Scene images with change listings
::::::::

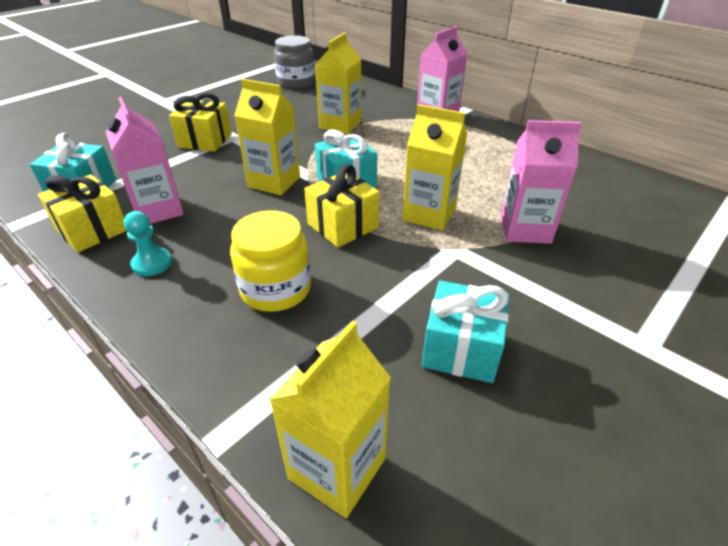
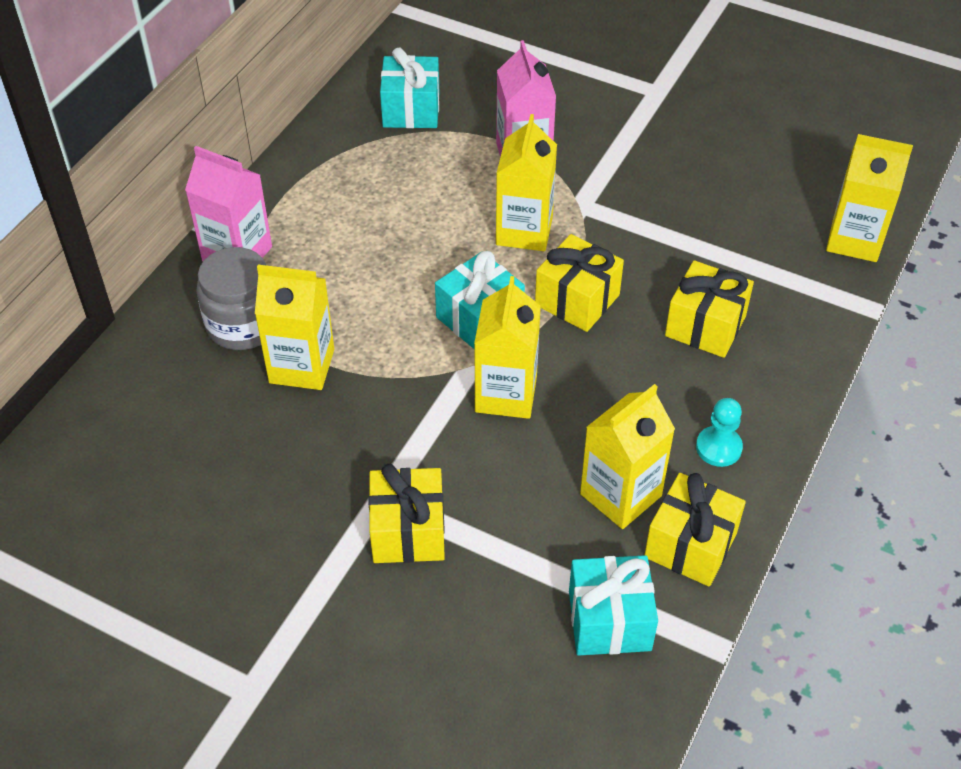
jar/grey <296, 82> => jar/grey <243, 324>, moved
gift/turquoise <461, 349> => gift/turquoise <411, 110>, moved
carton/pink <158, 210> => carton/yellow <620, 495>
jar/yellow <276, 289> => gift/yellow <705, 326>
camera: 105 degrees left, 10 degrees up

::::::::

### YOUR INSTRUCTIONS
From the line containing "jar/yellow <276, 289>" down to the last line of the data above, copy every line exactly; leave out all other lines.

### EXERCISE OUTPUT
jar/yellow <276, 289> => gift/yellow <705, 326>
camera: 105 degrees left, 10 degrees up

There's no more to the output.